↓↓↓

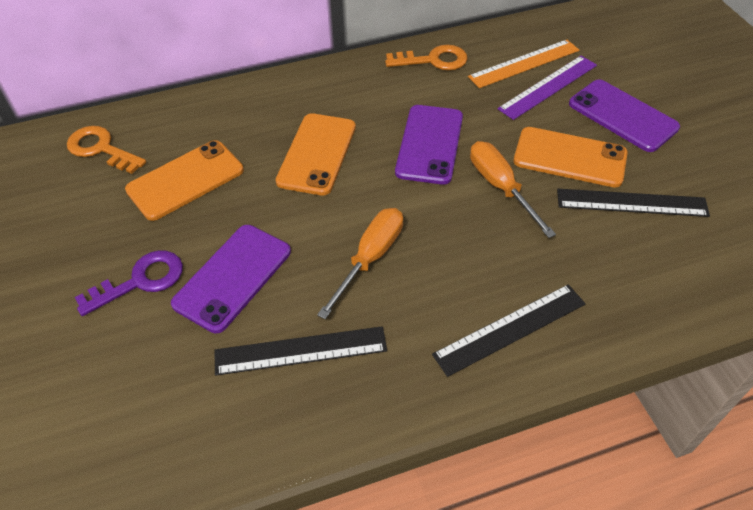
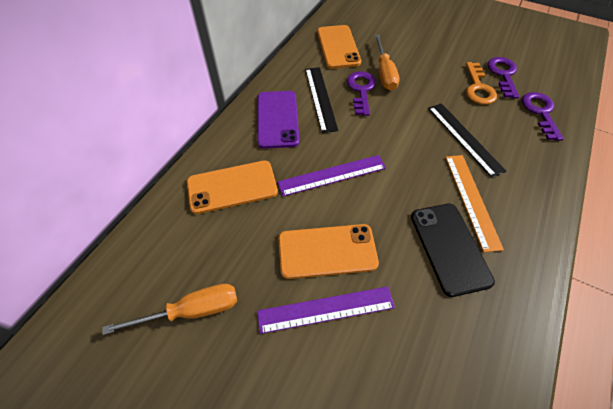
black phone: 0 -> 1
black ruler: 3 -> 2
orange key: 2 -> 1
purple key: 1 -> 3
purple phone: 3 -> 1
purple ruler: 1 -> 2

↑↑↑

**Problem statement:** Every line of the listing that holds the word "purple" should be counted. Please give that number only.

**Answer section:** 3